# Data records

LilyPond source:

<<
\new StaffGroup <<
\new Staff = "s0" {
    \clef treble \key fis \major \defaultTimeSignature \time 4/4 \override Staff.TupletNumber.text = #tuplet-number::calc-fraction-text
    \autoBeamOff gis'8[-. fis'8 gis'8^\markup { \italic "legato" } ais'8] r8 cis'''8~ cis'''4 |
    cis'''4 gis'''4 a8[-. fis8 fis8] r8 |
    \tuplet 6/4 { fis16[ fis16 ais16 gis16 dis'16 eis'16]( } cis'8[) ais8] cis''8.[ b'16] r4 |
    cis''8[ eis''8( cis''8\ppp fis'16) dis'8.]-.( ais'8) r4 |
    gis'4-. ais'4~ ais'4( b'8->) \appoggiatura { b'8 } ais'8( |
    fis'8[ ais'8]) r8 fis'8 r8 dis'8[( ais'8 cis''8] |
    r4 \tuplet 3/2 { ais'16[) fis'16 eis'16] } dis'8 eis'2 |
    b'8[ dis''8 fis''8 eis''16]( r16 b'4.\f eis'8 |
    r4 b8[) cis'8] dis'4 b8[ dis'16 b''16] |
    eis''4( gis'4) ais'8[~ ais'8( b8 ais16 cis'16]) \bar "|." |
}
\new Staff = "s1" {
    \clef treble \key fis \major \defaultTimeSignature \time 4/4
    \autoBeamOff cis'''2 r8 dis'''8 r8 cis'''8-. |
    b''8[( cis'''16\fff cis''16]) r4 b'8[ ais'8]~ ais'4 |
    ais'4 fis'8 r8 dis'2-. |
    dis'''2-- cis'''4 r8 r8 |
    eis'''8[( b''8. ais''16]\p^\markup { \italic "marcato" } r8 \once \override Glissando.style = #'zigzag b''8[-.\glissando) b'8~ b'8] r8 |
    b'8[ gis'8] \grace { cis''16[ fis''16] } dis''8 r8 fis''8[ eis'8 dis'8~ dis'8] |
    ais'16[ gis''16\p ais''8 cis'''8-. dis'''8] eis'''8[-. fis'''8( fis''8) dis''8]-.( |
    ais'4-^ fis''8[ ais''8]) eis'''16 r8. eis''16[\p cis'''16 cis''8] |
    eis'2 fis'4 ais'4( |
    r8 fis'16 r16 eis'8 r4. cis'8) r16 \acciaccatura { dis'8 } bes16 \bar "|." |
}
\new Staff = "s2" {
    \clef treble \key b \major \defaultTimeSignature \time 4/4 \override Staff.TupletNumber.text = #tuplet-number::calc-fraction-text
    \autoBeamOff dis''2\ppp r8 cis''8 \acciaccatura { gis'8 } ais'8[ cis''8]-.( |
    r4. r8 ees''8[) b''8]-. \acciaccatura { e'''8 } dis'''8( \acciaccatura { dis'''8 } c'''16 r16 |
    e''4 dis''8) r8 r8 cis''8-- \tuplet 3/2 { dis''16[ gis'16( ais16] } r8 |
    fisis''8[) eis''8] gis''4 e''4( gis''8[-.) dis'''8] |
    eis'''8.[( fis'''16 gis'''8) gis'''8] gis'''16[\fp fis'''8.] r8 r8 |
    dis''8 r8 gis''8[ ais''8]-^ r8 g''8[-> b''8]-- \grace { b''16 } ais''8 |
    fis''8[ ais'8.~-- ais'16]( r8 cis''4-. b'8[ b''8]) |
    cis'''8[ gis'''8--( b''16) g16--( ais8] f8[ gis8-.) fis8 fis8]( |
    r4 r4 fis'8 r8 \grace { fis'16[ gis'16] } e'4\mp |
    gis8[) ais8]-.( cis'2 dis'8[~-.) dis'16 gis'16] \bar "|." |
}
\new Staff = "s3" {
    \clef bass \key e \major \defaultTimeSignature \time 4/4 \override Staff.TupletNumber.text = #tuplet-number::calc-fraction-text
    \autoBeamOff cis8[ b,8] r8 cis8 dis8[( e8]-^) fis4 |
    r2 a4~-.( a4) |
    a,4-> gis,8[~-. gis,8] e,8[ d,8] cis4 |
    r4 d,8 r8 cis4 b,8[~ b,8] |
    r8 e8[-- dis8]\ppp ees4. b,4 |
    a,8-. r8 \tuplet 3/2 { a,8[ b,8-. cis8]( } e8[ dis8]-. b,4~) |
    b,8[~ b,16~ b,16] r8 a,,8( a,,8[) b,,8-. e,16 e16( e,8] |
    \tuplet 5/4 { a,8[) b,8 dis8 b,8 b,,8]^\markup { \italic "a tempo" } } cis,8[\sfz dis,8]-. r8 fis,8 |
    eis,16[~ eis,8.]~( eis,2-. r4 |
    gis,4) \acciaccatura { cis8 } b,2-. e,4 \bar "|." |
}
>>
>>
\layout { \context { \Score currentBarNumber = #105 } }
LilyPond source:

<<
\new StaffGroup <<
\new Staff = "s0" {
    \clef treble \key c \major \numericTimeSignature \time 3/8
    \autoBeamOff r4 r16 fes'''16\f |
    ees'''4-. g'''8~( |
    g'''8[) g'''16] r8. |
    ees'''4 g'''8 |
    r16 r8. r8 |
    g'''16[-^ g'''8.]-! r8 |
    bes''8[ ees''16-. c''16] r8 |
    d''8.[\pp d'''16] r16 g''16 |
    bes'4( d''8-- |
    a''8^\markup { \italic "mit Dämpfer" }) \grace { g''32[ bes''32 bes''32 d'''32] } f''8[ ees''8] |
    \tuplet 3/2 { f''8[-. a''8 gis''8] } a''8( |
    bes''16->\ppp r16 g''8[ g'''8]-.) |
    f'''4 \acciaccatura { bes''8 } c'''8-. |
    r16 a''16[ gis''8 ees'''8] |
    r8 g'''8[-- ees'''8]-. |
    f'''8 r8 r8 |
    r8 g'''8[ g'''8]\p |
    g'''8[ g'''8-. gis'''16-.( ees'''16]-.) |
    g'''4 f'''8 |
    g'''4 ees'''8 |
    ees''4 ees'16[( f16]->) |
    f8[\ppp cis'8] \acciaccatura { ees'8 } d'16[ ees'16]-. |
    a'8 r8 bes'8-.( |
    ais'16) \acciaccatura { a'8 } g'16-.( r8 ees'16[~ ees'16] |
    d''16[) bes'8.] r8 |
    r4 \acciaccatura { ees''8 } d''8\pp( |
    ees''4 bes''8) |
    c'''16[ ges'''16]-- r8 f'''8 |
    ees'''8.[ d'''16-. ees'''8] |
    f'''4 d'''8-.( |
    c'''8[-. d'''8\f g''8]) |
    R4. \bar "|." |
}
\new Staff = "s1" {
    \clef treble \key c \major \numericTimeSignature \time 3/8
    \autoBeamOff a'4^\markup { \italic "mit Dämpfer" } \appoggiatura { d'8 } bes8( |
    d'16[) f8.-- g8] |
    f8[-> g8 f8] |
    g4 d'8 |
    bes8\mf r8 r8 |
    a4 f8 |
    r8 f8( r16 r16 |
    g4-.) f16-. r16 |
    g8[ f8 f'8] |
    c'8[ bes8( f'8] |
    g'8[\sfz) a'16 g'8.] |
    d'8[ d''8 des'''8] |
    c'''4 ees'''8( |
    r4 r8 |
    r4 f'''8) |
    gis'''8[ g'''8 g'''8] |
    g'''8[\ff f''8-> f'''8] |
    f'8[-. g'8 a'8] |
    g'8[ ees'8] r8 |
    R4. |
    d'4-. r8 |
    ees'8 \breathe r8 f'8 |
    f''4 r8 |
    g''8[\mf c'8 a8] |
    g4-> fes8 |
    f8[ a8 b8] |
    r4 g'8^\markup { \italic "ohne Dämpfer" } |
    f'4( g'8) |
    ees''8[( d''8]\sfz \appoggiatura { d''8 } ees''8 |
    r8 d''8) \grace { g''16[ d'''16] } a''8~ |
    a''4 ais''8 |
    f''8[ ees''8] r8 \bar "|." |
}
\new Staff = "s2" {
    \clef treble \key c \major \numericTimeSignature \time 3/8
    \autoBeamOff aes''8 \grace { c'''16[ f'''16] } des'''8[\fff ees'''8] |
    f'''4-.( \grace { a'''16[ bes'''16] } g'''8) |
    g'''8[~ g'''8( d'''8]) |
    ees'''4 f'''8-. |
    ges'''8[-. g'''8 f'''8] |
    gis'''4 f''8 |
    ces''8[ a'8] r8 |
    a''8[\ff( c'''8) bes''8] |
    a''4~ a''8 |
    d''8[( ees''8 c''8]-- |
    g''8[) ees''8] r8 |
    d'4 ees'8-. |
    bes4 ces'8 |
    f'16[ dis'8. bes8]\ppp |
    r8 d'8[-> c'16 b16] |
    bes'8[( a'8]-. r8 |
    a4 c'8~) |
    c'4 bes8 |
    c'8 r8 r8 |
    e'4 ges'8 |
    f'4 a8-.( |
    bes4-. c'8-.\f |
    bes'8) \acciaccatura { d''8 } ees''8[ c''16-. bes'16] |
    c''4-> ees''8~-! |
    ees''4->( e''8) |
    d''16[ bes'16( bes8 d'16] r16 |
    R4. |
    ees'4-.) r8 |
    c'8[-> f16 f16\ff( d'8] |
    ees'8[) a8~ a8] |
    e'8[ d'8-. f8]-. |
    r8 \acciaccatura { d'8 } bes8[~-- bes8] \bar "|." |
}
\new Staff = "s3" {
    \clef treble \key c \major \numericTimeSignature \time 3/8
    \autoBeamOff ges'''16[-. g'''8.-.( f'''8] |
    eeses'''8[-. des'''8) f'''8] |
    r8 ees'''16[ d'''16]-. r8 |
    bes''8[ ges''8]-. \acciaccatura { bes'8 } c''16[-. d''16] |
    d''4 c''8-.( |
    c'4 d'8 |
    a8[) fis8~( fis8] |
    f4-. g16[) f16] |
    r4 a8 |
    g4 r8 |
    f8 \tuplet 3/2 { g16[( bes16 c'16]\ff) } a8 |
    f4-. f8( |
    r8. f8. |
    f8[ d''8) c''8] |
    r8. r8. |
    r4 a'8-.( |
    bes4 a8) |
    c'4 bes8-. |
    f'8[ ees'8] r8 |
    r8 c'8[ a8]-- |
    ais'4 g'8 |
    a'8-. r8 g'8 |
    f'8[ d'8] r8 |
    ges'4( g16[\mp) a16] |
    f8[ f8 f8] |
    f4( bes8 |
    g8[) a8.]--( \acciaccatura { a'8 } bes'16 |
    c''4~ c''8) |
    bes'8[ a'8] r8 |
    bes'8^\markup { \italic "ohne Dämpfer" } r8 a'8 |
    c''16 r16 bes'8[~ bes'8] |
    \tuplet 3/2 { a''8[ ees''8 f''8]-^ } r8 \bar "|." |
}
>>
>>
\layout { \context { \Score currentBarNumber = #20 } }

# TASK TO COMPLETE
Which lines in the entries above contain the string "appoggiatura"? Identify and copy each of them, treating uppercase and lowercase letters as distinct.

# WRITTEN ANSWER
    gis'4-. ais'4~ ais'4( b'8->) \appoggiatura { b'8 } ais'8( |
    \autoBeamOff a'4^\markup { \italic "mit Dämpfer" } \appoggiatura { d'8 } bes8( |
    ees''8[( d''8]\sfz \appoggiatura { d''8 } ees''8 |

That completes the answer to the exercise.